Start of GIVEN ENTRIES

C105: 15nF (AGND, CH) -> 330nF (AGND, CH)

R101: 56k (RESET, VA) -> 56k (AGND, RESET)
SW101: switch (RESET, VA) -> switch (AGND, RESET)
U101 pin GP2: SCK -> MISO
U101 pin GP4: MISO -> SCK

End of GIVEN ENTRIES
Start of GIVEN ENTRIES

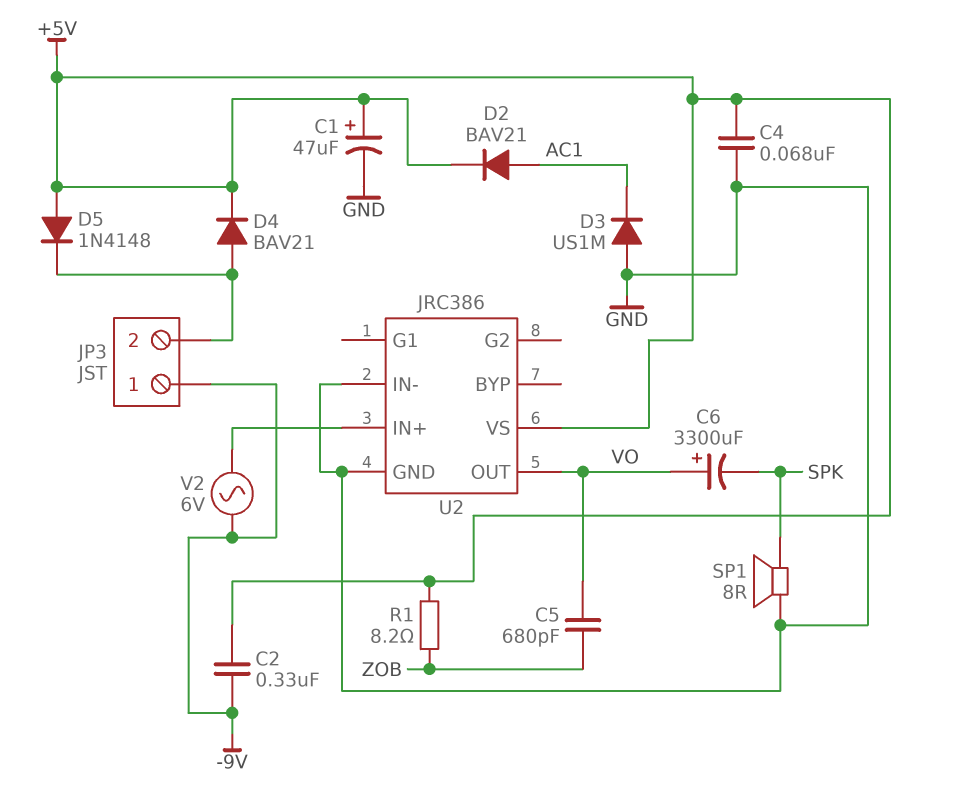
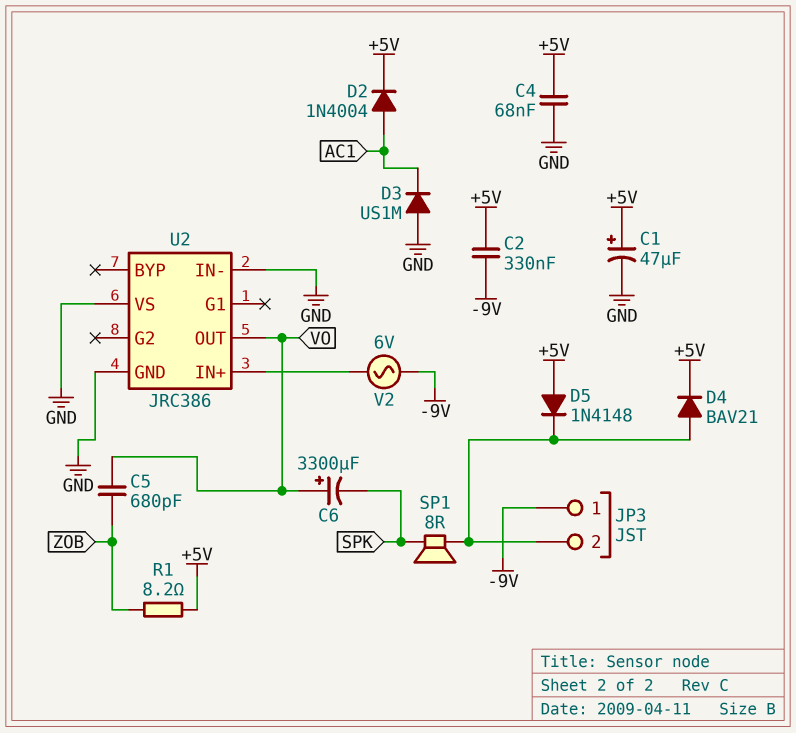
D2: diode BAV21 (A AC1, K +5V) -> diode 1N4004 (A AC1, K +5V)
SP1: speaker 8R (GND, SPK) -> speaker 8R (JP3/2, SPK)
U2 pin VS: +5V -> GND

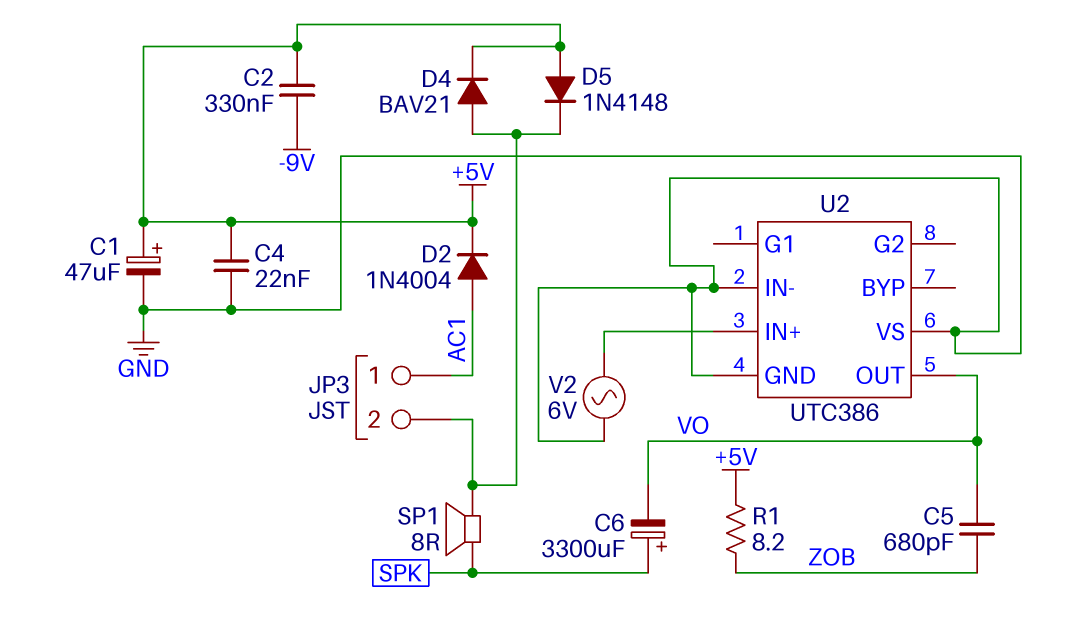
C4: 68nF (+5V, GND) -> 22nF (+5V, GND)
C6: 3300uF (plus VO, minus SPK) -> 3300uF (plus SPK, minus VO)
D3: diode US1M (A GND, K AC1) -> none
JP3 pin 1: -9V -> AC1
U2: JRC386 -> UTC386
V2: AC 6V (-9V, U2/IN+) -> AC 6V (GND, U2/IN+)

End of GIVEN ENTRIES

--- ASSIGNMENT ---
There is a line with "JP3 pin 1: -9V -> AC1" and a line with "V2: AC 6V (-9V, U2/IN+)" above. Copy exactly those two lines and all lines between them, with nothing else.

--- TASK RESPONSE ---
JP3 pin 1: -9V -> AC1
U2: JRC386 -> UTC386
V2: AC 6V (-9V, U2/IN+) -> AC 6V (GND, U2/IN+)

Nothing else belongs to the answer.